Your assignment: Copy the data that appears below exactly. Drop the pictures.

Provided material:

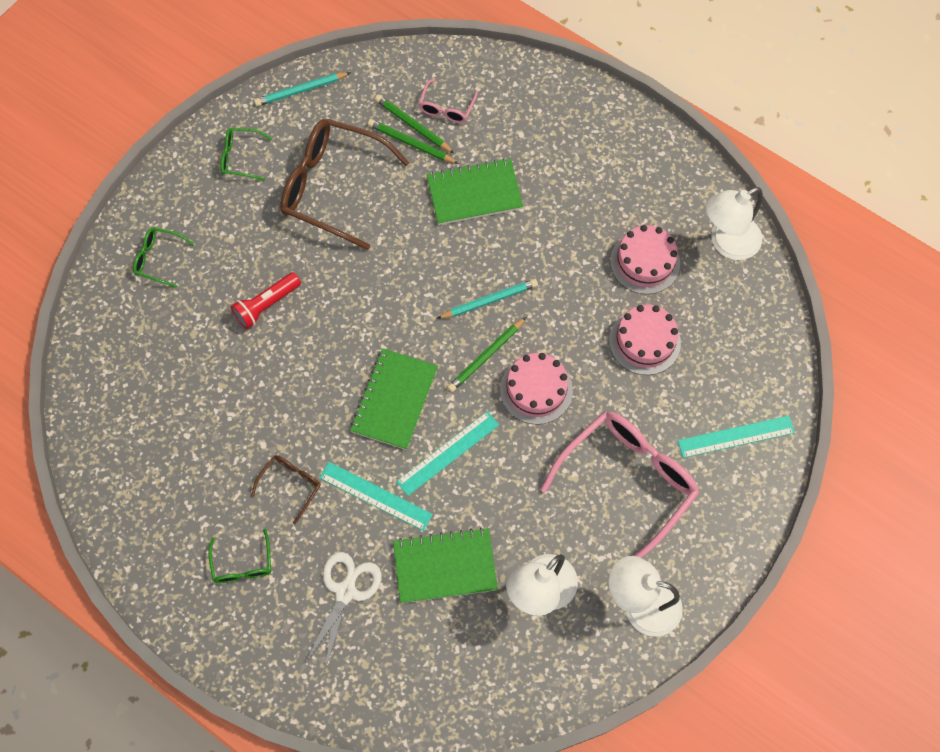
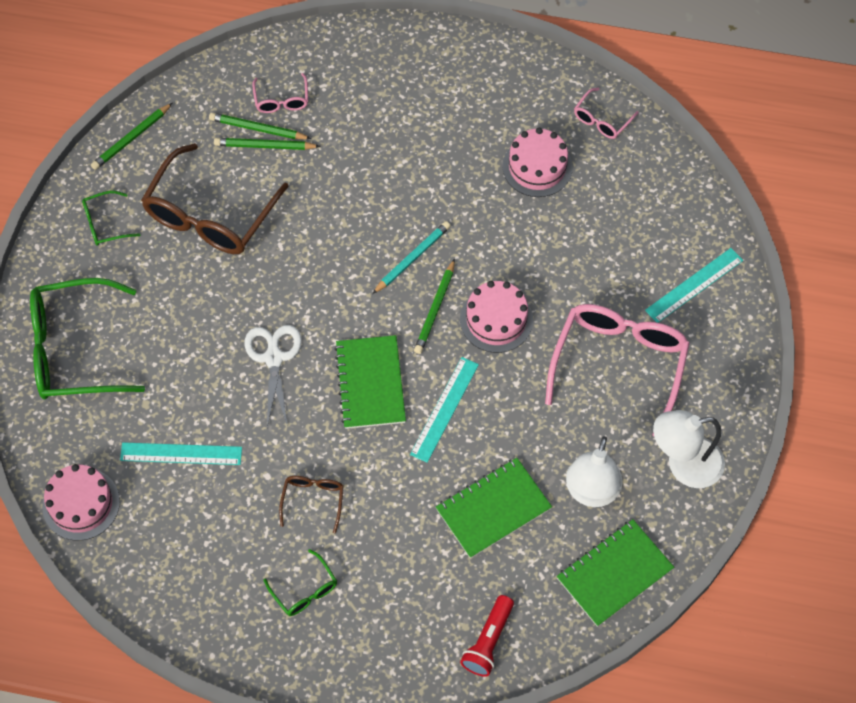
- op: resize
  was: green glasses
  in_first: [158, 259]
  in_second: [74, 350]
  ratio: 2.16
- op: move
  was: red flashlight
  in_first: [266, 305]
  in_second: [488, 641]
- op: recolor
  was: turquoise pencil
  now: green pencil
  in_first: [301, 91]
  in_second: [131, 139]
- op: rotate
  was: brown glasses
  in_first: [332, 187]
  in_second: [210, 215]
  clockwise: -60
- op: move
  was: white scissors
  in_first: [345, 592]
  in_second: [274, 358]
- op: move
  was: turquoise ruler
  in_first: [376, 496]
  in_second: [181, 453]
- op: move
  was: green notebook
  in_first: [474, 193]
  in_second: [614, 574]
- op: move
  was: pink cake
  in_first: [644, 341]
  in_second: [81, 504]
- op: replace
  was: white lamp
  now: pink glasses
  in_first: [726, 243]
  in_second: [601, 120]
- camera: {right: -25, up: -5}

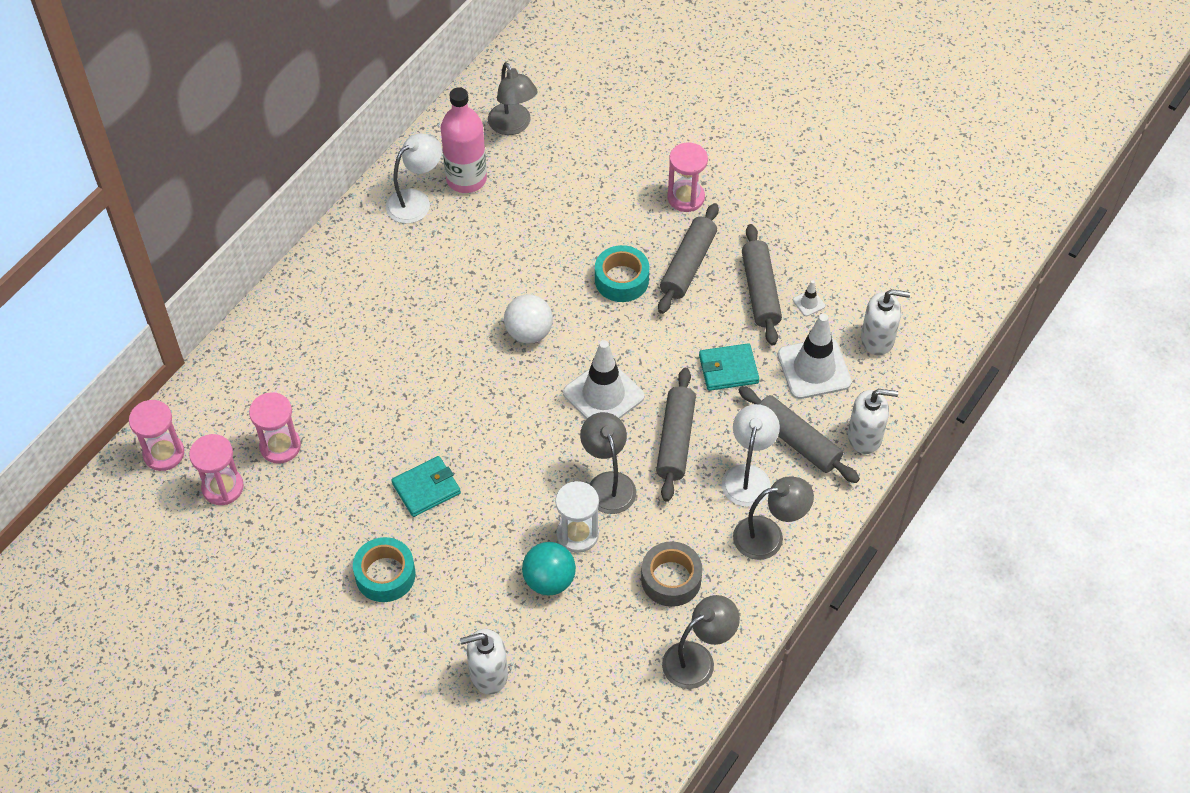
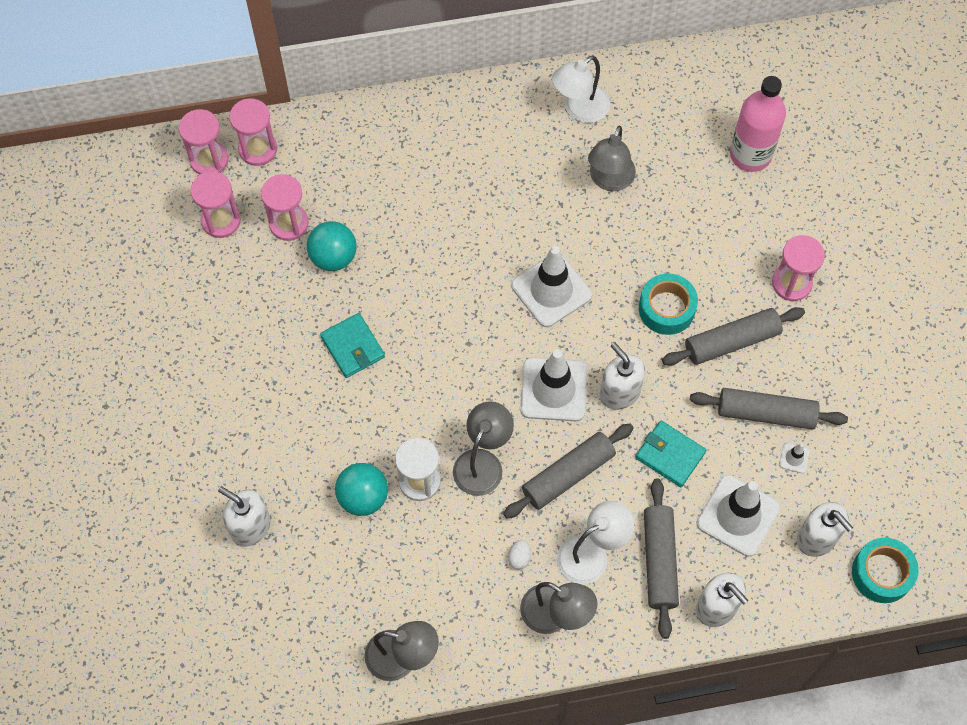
- op: move
  was: turquoise tape
  in_first: [385, 575]
  in_second: [882, 573]
- op: rotate
  was: white lamp
  in_first: [416, 201]
  in_second: [579, 110]
  clockwise: 135
- op: rotate
  was: turquoise wallet
  in_first: [426, 488]
  in_second: [352, 347]
  clockwise: 45
- op: move
  was: pink bottle
  in_first: [466, 179]
  in_second: [750, 154]
- op: move
  was: grey lamp
  in_first: [513, 126]
  in_second: [609, 180]
- op: replace
  was: white ball
  now: white traffic cone
  in_first: [529, 332]
  in_second: [551, 290]
- op: delete
  was: grey tape
  in_first: [671, 579]
- op: rotate
  was: grey rolling pin
  in_first: [760, 291]
  in_second: [766, 413]
  clockwise: 60
- op: insert
  now: pink hourglass
  in_second: [258, 149]
- op: insert
  now: turquoise ball
  in_second: [333, 257]
- op: insert
  now: white egg
  in_second: [519, 558]
- op: insert
  now: white soap dispenser
  in_second: [619, 392]
- camera: {right: 45, up: 10}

Solution to this task:
- op: resize
  was: green glasses
  in_first: [158, 259]
  in_second: [74, 350]
  ratio: 2.16
- op: move
  was: red flashlight
  in_first: [266, 305]
  in_second: [488, 641]
- op: recolor
  was: turquoise pencil
  now: green pencil
  in_first: [301, 91]
  in_second: [131, 139]
- op: rotate
  was: brown glasses
  in_first: [332, 187]
  in_second: [210, 215]
  clockwise: -60
- op: move
  was: white scissors
  in_first: [345, 592]
  in_second: [274, 358]
- op: move
  was: turquoise ruler
  in_first: [376, 496]
  in_second: [181, 453]
- op: move
  was: green notebook
  in_first: [474, 193]
  in_second: [614, 574]
- op: move
  was: pink cake
  in_first: [644, 341]
  in_second: [81, 504]
- op: replace
  was: white lamp
  now: pink glasses
  in_first: [726, 243]
  in_second: [601, 120]
- camera: {right: -25, up: -5}

- op: move
  was: turquoise tape
  in_first: [385, 575]
  in_second: [882, 573]
- op: rotate
  was: white lamp
  in_first: [416, 201]
  in_second: [579, 110]
  clockwise: 135
- op: rotate
  was: turquoise wallet
  in_first: [426, 488]
  in_second: [352, 347]
  clockwise: 45
- op: move
  was: pink bottle
  in_first: [466, 179]
  in_second: [750, 154]
- op: move
  was: grey lamp
  in_first: [513, 126]
  in_second: [609, 180]
- op: replace
  was: white ball
  now: white traffic cone
  in_first: [529, 332]
  in_second: [551, 290]
- op: delete
  was: grey tape
  in_first: [671, 579]
- op: rotate
  was: grey rolling pin
  in_first: [760, 291]
  in_second: [766, 413]
  clockwise: 60
- op: insert
  now: pink hourglass
  in_second: [258, 149]
- op: insert
  now: turquoise ball
  in_second: [333, 257]
- op: insert
  now: white egg
  in_second: [519, 558]
- op: insert
  now: white soap dispenser
  in_second: [619, 392]
- camera: {right: 45, up: 10}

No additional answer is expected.